Write out each record below exactly as it appears, with no pictures.

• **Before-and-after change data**
____

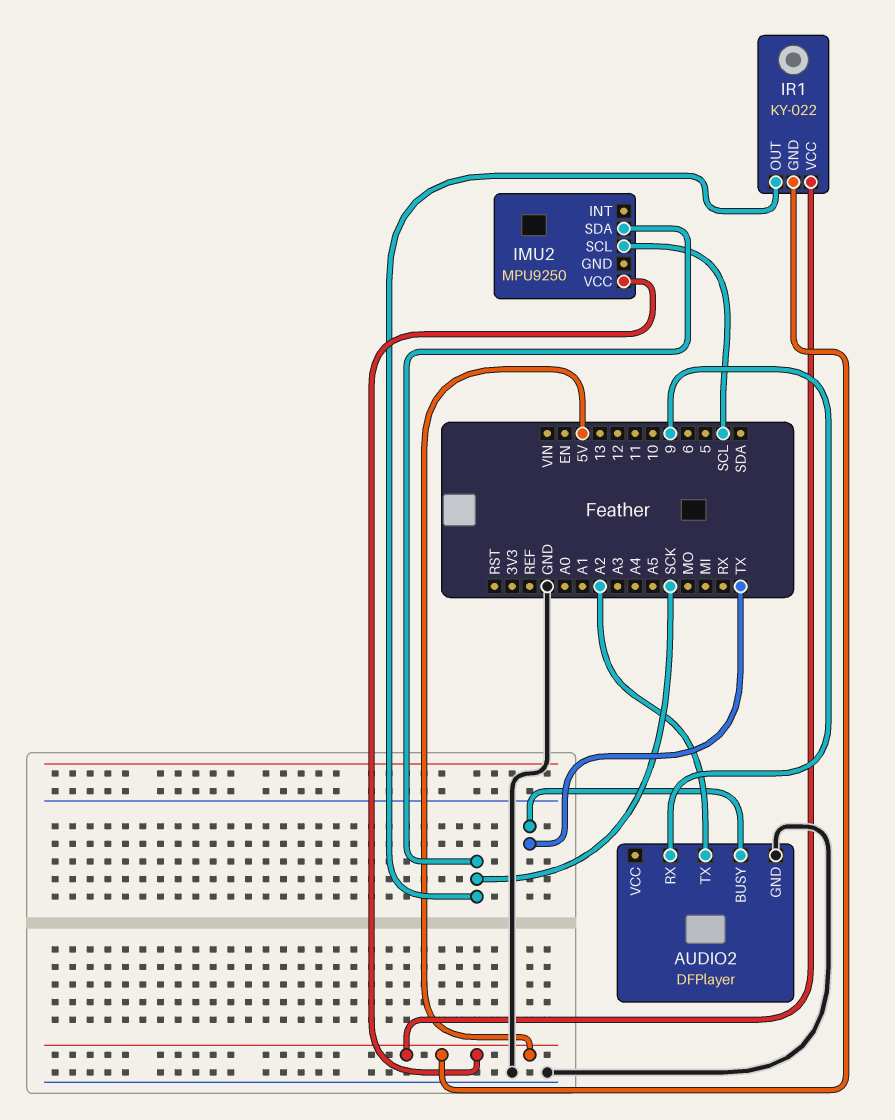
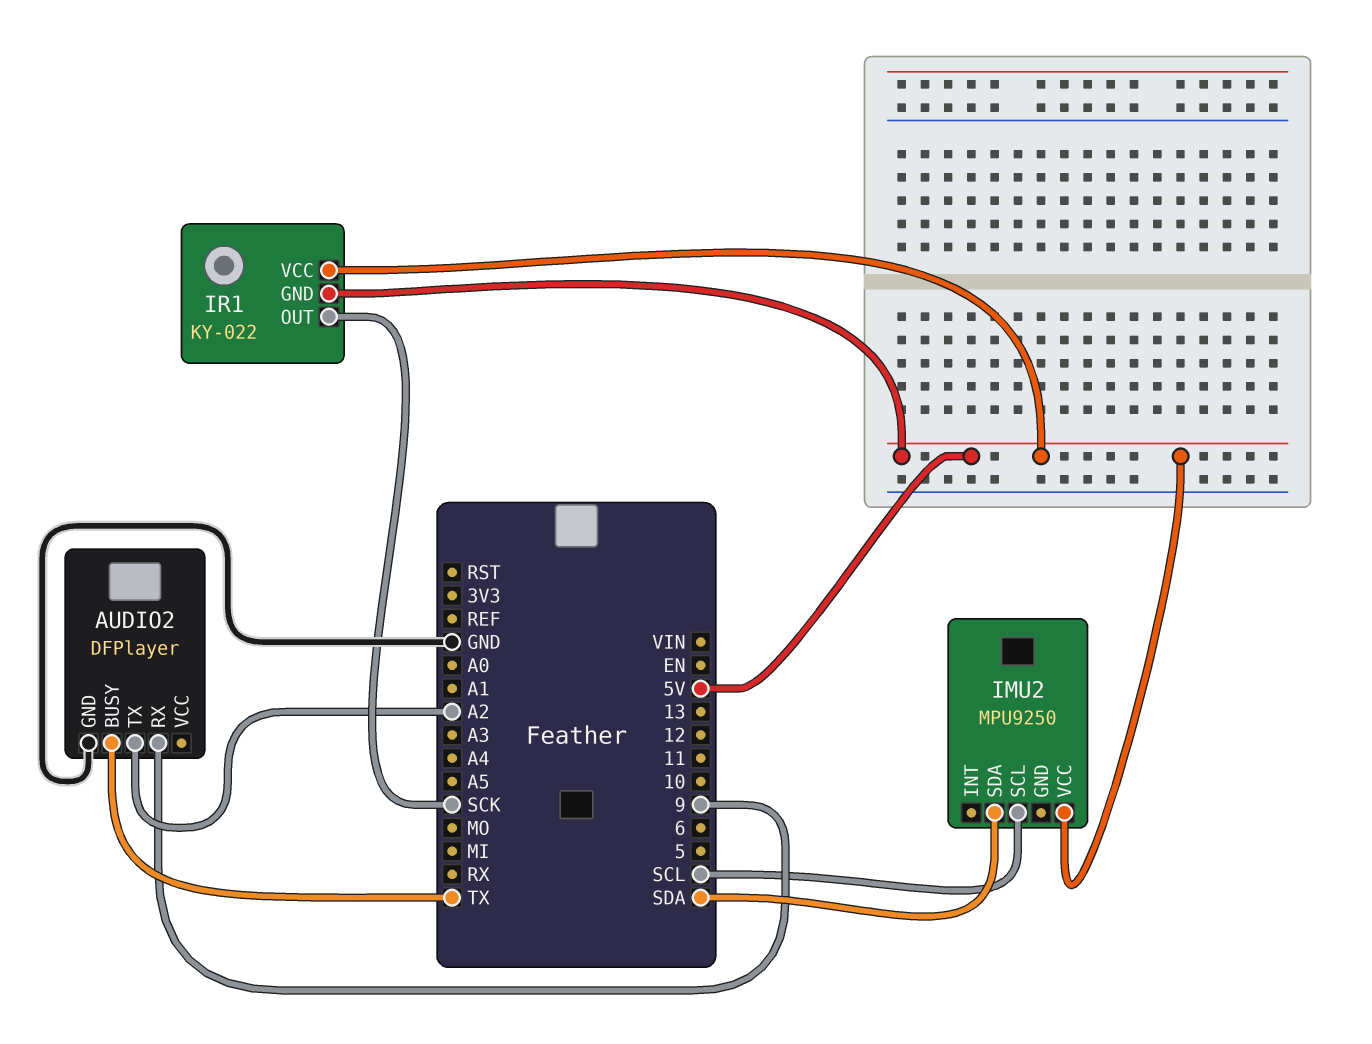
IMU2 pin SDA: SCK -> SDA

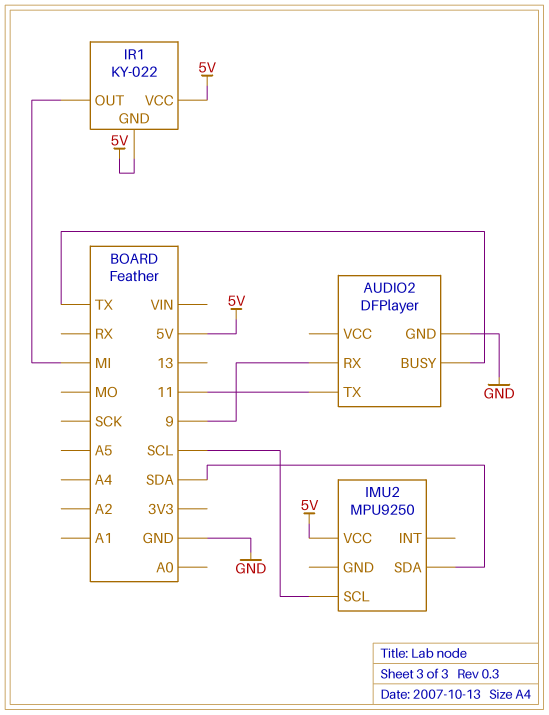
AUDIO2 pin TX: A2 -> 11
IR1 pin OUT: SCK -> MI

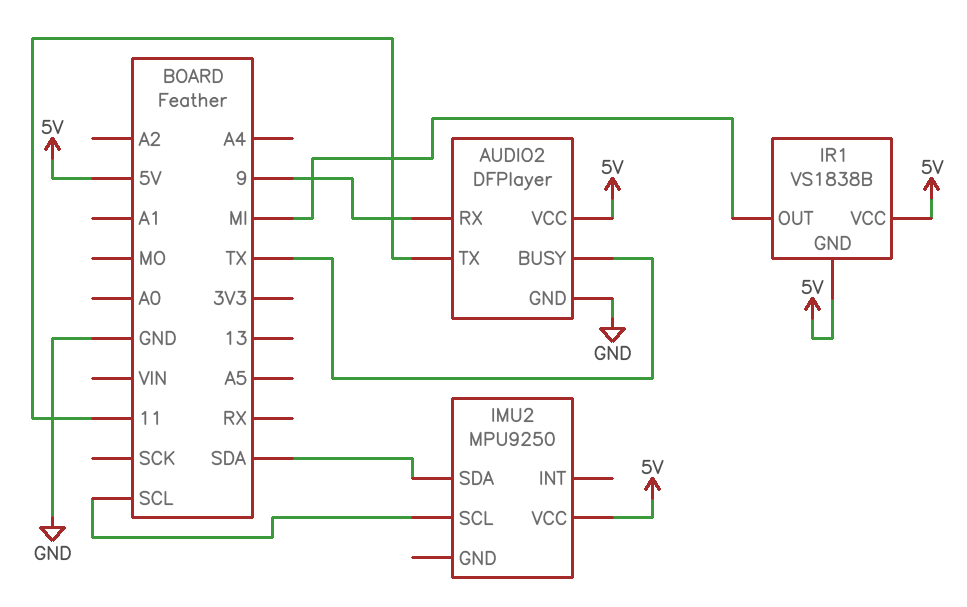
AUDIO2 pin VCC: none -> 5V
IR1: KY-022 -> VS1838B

____

• **EXERCISE SOLUTION**
IMU2 pin SDA: SCK -> SDA

AUDIO2 pin TX: A2 -> 11
IR1 pin OUT: SCK -> MI

AUDIO2 pin VCC: none -> 5V
IR1: KY-022 -> VS1838B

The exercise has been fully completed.